### RECORD SET
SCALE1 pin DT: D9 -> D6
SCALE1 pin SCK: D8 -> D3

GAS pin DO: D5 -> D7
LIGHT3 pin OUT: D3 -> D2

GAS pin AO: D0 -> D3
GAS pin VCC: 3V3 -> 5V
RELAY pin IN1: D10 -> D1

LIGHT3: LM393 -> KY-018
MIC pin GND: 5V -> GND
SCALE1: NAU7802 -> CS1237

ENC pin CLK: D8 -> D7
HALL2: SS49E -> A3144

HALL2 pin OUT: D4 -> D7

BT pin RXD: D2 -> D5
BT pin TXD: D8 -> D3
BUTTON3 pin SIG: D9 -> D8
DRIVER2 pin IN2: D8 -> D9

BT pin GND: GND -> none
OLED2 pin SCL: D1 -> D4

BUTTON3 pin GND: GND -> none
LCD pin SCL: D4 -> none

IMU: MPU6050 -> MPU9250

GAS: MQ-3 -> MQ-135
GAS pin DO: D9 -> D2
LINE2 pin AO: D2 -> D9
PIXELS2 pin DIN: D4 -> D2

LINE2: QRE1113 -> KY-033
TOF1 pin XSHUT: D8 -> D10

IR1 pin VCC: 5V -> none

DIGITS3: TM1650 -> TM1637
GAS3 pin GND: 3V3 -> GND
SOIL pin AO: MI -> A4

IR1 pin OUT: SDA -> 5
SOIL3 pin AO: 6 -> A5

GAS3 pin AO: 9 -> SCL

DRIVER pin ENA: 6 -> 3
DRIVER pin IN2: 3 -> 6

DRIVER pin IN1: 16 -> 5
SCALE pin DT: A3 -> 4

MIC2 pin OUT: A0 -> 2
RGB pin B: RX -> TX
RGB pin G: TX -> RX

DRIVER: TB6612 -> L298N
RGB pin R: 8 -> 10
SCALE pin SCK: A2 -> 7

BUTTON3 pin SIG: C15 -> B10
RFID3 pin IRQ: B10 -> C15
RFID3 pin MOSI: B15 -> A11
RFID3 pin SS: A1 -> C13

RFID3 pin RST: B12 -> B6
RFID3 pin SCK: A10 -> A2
######
● EXERCISE REQUIREMENTS
Nothing should be left out: copy the material exactly.

● EXERCISE RESPONSE
SCALE1 pin DT: D9 -> D6
SCALE1 pin SCK: D8 -> D3

GAS pin DO: D5 -> D7
LIGHT3 pin OUT: D3 -> D2

GAS pin AO: D0 -> D3
GAS pin VCC: 3V3 -> 5V
RELAY pin IN1: D10 -> D1

LIGHT3: LM393 -> KY-018
MIC pin GND: 5V -> GND
SCALE1: NAU7802 -> CS1237

ENC pin CLK: D8 -> D7
HALL2: SS49E -> A3144

HALL2 pin OUT: D4 -> D7

BT pin RXD: D2 -> D5
BT pin TXD: D8 -> D3
BUTTON3 pin SIG: D9 -> D8
DRIVER2 pin IN2: D8 -> D9

BT pin GND: GND -> none
OLED2 pin SCL: D1 -> D4

BUTTON3 pin GND: GND -> none
LCD pin SCL: D4 -> none

IMU: MPU6050 -> MPU9250

GAS: MQ-3 -> MQ-135
GAS pin DO: D9 -> D2
LINE2 pin AO: D2 -> D9
PIXELS2 pin DIN: D4 -> D2

LINE2: QRE1113 -> KY-033
TOF1 pin XSHUT: D8 -> D10

IR1 pin VCC: 5V -> none

DIGITS3: TM1650 -> TM1637
GAS3 pin GND: 3V3 -> GND
SOIL pin AO: MI -> A4

IR1 pin OUT: SDA -> 5
SOIL3 pin AO: 6 -> A5

GAS3 pin AO: 9 -> SCL

DRIVER pin ENA: 6 -> 3
DRIVER pin IN2: 3 -> 6

DRIVER pin IN1: 16 -> 5
SCALE pin DT: A3 -> 4

MIC2 pin OUT: A0 -> 2
RGB pin B: RX -> TX
RGB pin G: TX -> RX

DRIVER: TB6612 -> L298N
RGB pin R: 8 -> 10
SCALE pin SCK: A2 -> 7

BUTTON3 pin SIG: C15 -> B10
RFID3 pin IRQ: B10 -> C15
RFID3 pin MOSI: B15 -> A11
RFID3 pin SS: A1 -> C13

RFID3 pin RST: B12 -> B6
RFID3 pin SCK: A10 -> A2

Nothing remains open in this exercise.